**Exercise details**
In the data below, find the line containing "cyan triangle: (53, 101) -> (95, 118), moved", then set down that line and every later line up to and including the line containing "yellow line: (85, 89)", exactly.

Material for this exercise: Begin

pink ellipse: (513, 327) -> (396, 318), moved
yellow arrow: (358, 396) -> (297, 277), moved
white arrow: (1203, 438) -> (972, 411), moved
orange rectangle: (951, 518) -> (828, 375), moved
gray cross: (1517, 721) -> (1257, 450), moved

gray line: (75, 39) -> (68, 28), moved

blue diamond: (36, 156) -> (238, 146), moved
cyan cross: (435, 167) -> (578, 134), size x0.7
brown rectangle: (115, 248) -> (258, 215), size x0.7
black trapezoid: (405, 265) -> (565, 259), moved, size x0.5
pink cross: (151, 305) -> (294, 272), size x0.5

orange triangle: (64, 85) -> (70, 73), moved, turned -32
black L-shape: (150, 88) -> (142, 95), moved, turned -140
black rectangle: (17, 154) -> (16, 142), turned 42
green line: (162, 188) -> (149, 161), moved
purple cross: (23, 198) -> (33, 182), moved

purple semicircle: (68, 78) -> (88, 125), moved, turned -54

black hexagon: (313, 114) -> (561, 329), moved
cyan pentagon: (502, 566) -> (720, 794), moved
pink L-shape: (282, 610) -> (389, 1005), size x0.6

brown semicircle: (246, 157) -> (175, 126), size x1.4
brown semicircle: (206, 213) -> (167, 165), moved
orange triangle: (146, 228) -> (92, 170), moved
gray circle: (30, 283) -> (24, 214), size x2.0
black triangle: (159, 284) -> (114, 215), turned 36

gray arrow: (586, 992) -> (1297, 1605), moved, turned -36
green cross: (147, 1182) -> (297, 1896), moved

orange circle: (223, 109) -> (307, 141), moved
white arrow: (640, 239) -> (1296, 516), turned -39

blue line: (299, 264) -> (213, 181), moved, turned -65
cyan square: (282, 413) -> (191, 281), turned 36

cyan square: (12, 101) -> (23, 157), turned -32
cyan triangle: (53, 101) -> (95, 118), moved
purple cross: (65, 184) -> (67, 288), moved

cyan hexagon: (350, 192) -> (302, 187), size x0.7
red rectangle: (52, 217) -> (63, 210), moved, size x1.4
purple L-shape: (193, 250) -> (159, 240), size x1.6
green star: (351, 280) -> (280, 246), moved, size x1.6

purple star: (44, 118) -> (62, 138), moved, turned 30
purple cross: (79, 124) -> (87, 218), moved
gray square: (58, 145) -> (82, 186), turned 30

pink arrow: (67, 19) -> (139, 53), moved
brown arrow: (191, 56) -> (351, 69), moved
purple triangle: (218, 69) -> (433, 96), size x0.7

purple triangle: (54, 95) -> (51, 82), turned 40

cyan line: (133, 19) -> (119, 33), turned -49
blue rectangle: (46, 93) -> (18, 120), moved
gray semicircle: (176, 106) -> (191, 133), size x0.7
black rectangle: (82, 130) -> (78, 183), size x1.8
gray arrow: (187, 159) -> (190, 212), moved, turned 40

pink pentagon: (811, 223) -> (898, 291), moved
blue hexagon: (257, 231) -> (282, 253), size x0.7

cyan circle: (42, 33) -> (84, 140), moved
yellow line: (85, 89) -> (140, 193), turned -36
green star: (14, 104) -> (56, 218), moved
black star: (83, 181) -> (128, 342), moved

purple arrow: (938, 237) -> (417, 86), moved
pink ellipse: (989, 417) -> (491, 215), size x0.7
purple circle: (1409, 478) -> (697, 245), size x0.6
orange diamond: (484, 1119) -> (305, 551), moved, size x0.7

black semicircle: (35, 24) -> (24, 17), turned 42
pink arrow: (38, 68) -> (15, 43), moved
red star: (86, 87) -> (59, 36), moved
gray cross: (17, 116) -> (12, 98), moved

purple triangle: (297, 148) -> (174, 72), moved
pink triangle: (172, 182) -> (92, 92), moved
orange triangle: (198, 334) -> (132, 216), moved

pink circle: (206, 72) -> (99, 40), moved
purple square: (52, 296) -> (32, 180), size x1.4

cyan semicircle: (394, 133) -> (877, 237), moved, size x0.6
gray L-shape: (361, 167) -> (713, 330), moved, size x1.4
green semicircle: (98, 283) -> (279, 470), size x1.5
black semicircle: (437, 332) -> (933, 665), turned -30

Material for this exercise: End

**Expected answer**
cyan triangle: (53, 101) -> (95, 118), moved
purple cross: (65, 184) -> (67, 288), moved

cyan hexagon: (350, 192) -> (302, 187), size x0.7
red rectangle: (52, 217) -> (63, 210), moved, size x1.4
purple L-shape: (193, 250) -> (159, 240), size x1.6
green star: (351, 280) -> (280, 246), moved, size x1.6

purple star: (44, 118) -> (62, 138), moved, turned 30
purple cross: (79, 124) -> (87, 218), moved
gray square: (58, 145) -> (82, 186), turned 30

pink arrow: (67, 19) -> (139, 53), moved
brown arrow: (191, 56) -> (351, 69), moved
purple triangle: (218, 69) -> (433, 96), size x0.7

purple triangle: (54, 95) -> (51, 82), turned 40

cyan line: (133, 19) -> (119, 33), turned -49
blue rectangle: (46, 93) -> (18, 120), moved
gray semicircle: (176, 106) -> (191, 133), size x0.7
black rectangle: (82, 130) -> (78, 183), size x1.8
gray arrow: (187, 159) -> (190, 212), moved, turned 40

pink pentagon: (811, 223) -> (898, 291), moved
blue hexagon: (257, 231) -> (282, 253), size x0.7

cyan circle: (42, 33) -> (84, 140), moved
yellow line: (85, 89) -> (140, 193), turned -36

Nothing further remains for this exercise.